- _REQUIRED ACTION_
Repeat nothing but the lines below running from the one containing "(259, 267) = (307, 216): blue" to the one containing "(851, 450) = (90, 623): pink". Keep both end lines.

- _DATA FOR THE TASK_
****************

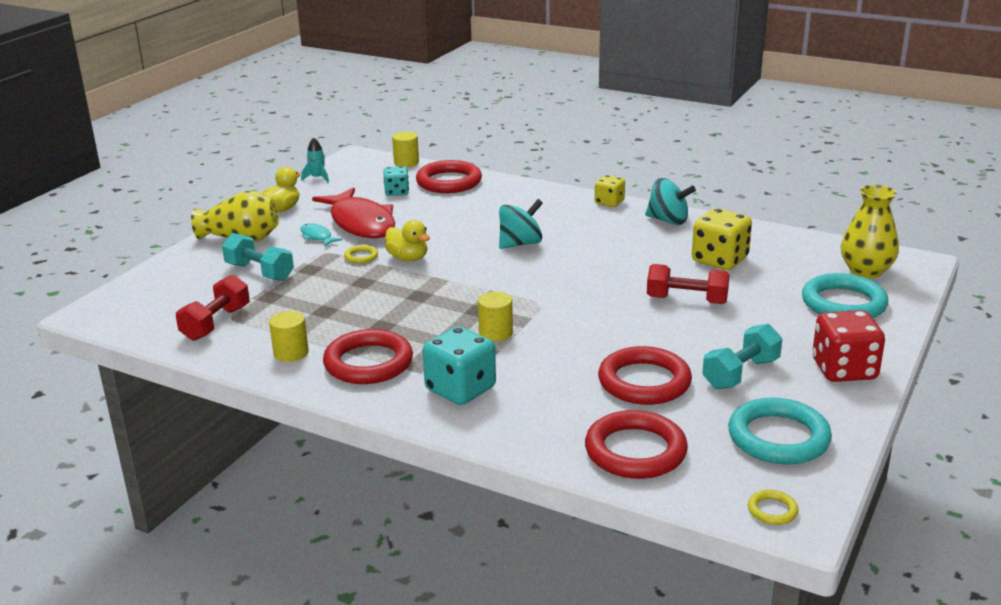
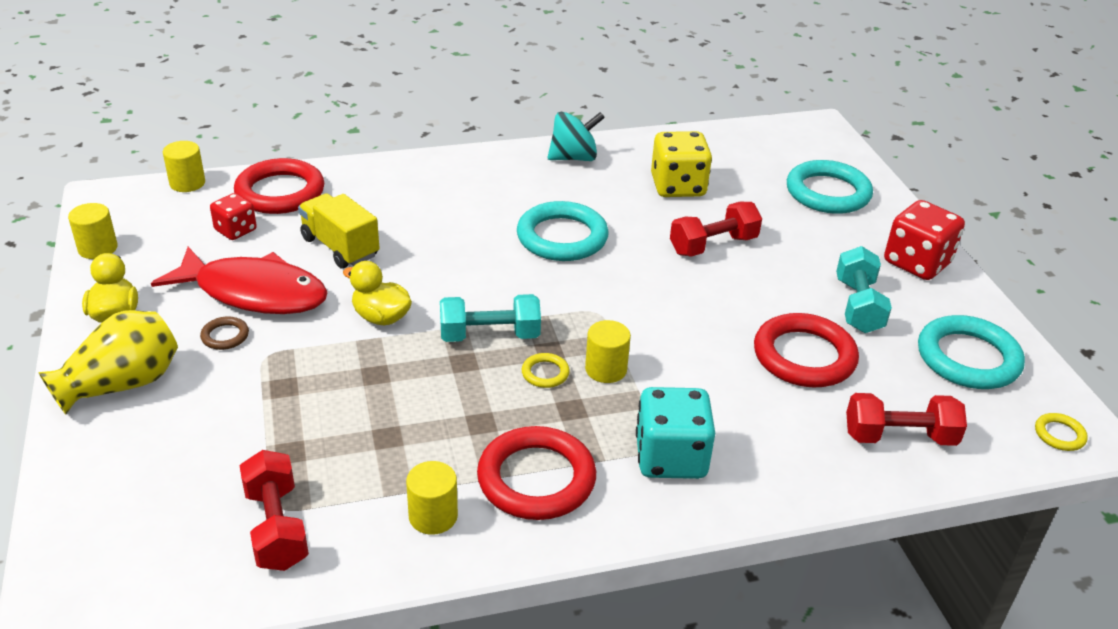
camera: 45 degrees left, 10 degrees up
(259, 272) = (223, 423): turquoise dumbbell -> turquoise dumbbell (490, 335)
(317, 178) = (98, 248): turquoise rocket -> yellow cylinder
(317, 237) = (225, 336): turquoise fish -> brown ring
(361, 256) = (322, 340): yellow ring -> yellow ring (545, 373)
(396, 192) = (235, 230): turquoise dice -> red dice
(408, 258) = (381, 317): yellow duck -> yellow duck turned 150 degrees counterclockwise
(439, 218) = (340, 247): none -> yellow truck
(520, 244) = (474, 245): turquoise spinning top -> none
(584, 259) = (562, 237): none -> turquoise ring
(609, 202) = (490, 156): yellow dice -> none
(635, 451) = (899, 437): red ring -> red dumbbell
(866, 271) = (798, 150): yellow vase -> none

****************

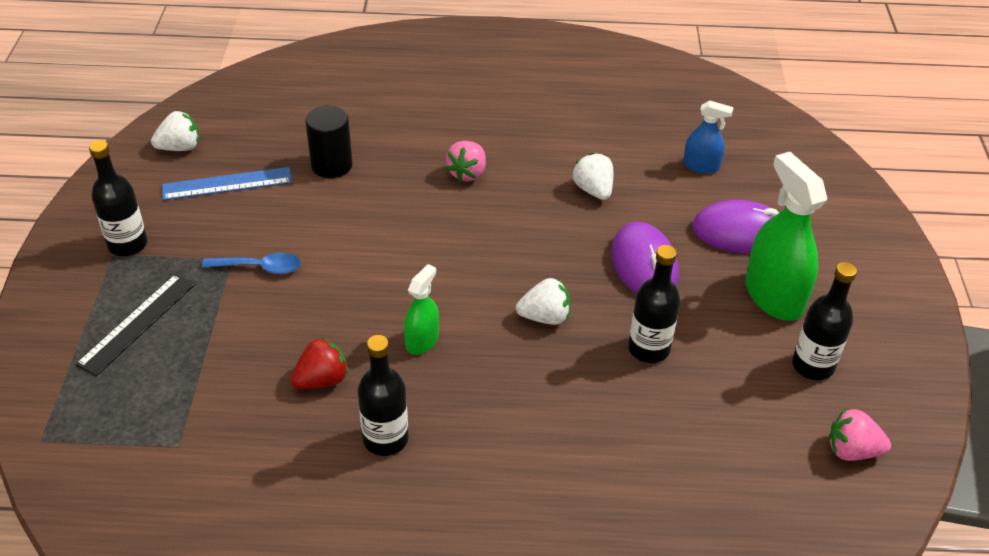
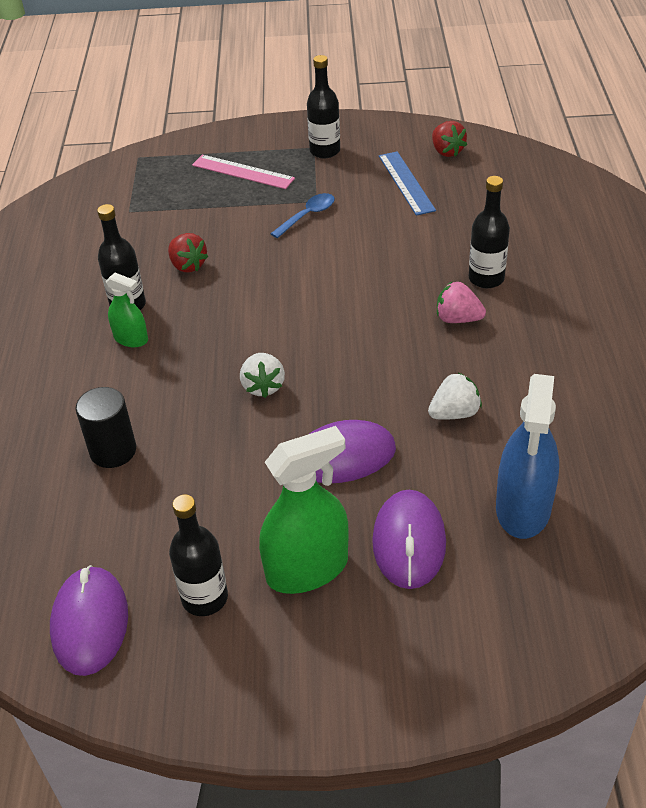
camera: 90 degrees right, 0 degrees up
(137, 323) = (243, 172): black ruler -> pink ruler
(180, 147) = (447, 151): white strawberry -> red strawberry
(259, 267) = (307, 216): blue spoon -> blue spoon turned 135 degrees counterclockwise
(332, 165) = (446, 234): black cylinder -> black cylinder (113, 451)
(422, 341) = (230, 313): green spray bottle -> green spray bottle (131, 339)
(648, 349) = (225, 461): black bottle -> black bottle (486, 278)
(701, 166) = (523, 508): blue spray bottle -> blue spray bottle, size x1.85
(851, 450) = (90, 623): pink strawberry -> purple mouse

****************

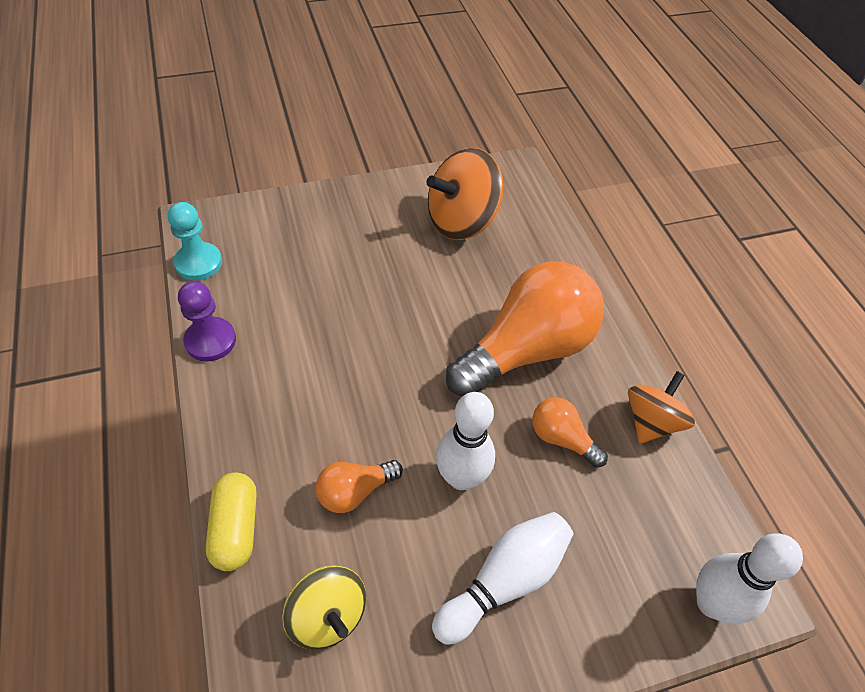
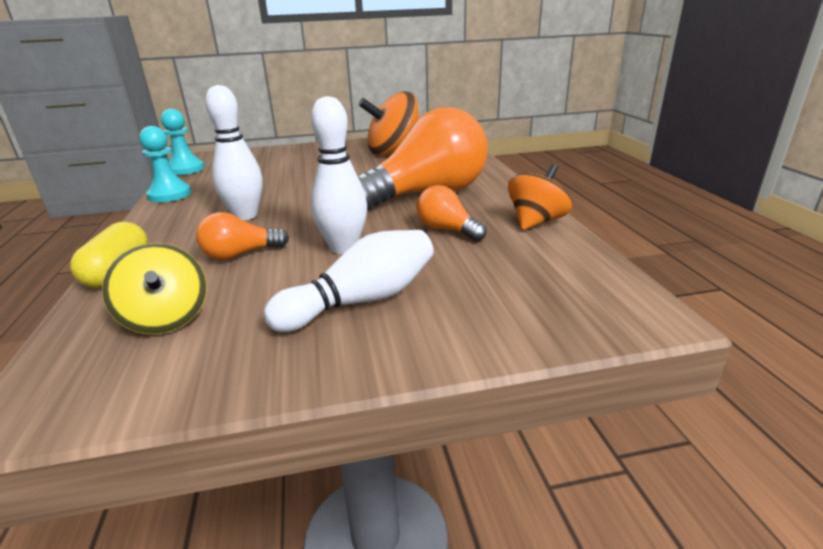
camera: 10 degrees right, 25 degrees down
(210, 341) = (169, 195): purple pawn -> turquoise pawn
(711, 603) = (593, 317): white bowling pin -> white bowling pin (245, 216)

****************

- _ANSWER TO THE EXERCISE_
(259, 267) = (307, 216): blue spoon -> blue spoon turned 135 degrees counterclockwise
(332, 165) = (446, 234): black cylinder -> black cylinder (113, 451)
(422, 341) = (230, 313): green spray bottle -> green spray bottle (131, 339)
(648, 349) = (225, 461): black bottle -> black bottle (486, 278)
(701, 166) = (523, 508): blue spray bottle -> blue spray bottle, size x1.85
(851, 450) = (90, 623): pink strawberry -> purple mouse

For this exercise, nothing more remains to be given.